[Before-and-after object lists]
------------------------------------------------------------

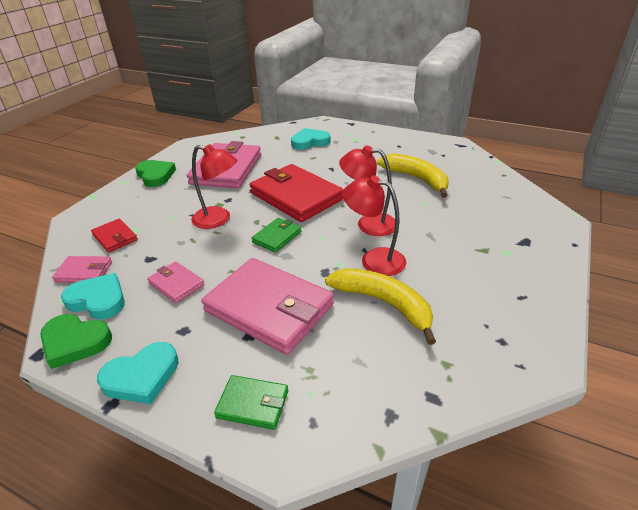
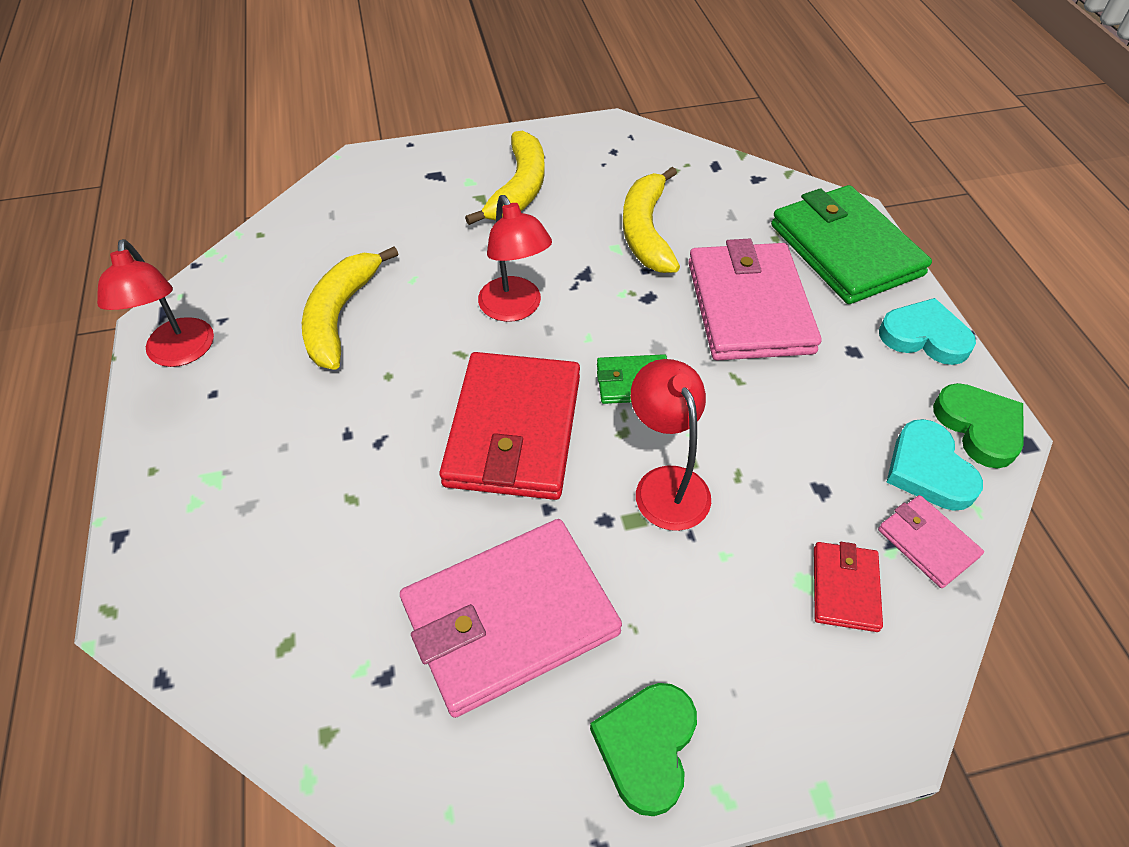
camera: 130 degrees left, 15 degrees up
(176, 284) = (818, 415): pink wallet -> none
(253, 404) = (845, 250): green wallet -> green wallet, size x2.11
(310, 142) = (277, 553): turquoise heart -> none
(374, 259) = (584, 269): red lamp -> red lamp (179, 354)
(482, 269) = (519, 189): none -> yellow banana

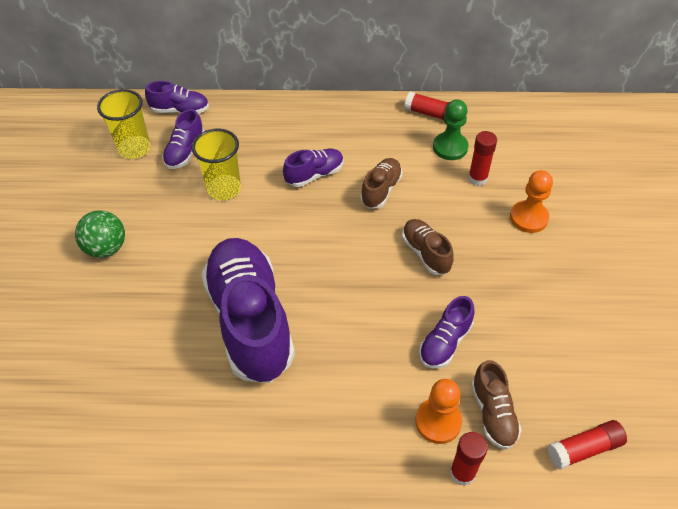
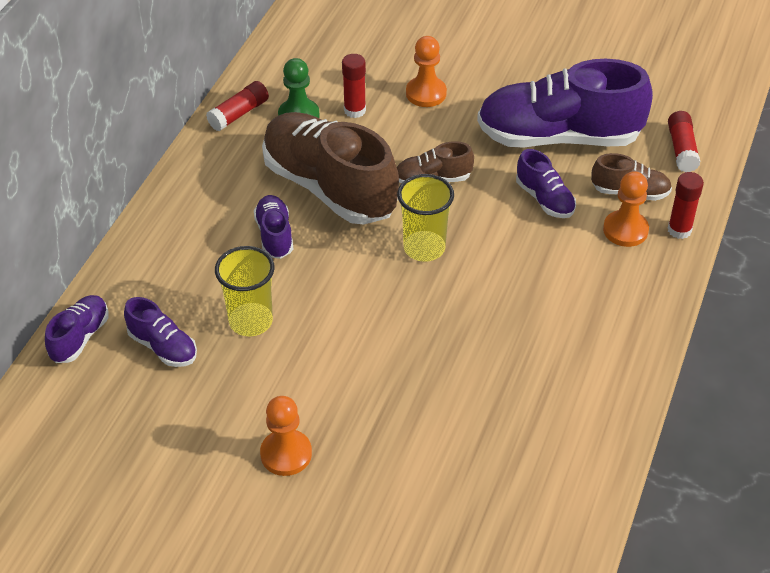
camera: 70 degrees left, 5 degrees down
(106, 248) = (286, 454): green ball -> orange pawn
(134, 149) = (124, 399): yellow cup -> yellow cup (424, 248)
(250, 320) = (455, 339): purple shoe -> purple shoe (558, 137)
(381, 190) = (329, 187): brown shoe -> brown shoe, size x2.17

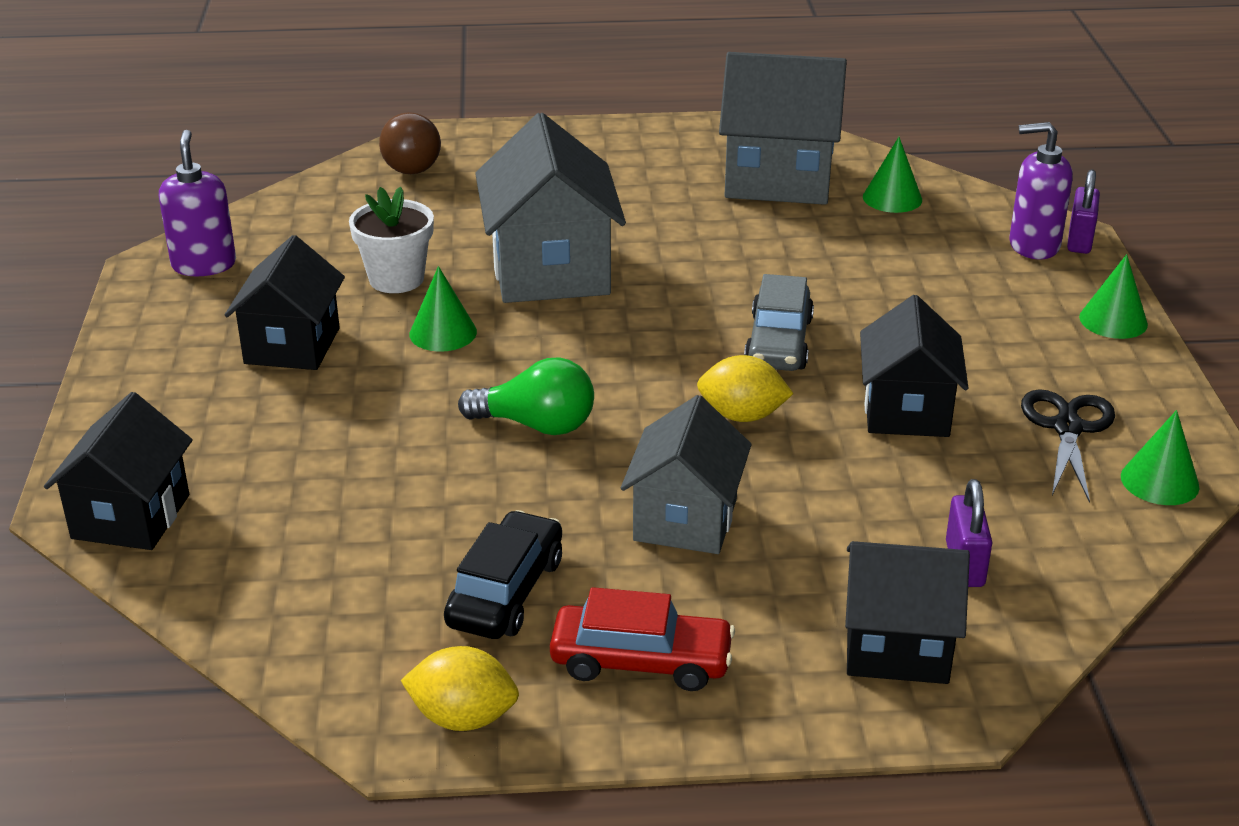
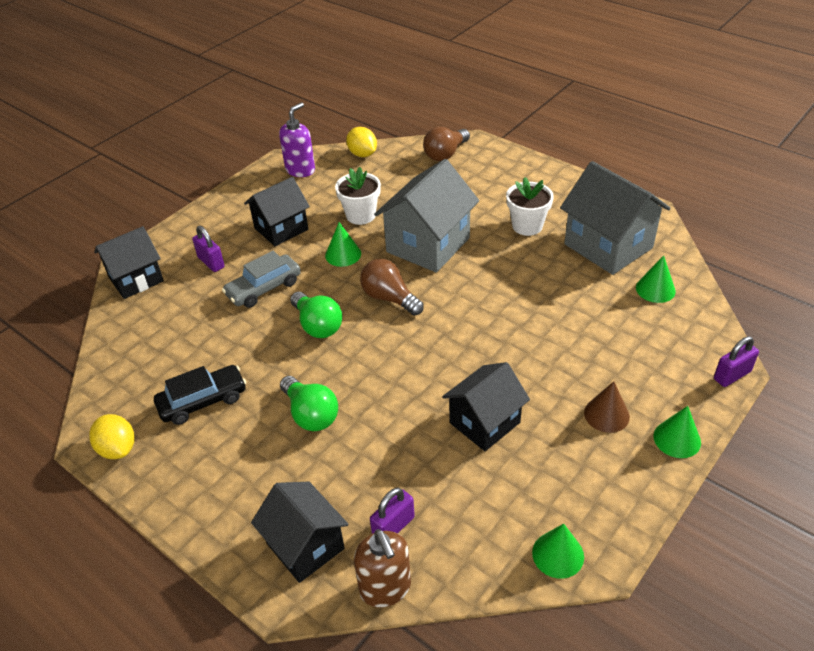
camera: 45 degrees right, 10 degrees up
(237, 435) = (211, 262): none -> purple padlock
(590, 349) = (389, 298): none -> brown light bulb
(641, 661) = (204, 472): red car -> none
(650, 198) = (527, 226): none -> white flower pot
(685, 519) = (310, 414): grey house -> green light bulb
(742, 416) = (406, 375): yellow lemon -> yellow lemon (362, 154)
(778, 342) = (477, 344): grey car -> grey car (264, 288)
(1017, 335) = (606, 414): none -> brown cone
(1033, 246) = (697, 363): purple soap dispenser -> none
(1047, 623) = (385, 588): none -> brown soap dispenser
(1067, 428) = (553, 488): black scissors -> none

------------------------------------------------------------

EXERCISE AIM: Return nothing but the lines running from the start of the data to the line with "(310, 142) = (277, 553): turquoise", please, both ends included and no pictures.

SOLUTION FOR THIS PROBLEM:
camera: 130 degrees left, 15 degrees up
(176, 284) = (818, 415): pink wallet -> none
(253, 404) = (845, 250): green wallet -> green wallet, size x2.11
(310, 142) = (277, 553): turquoise heart -> none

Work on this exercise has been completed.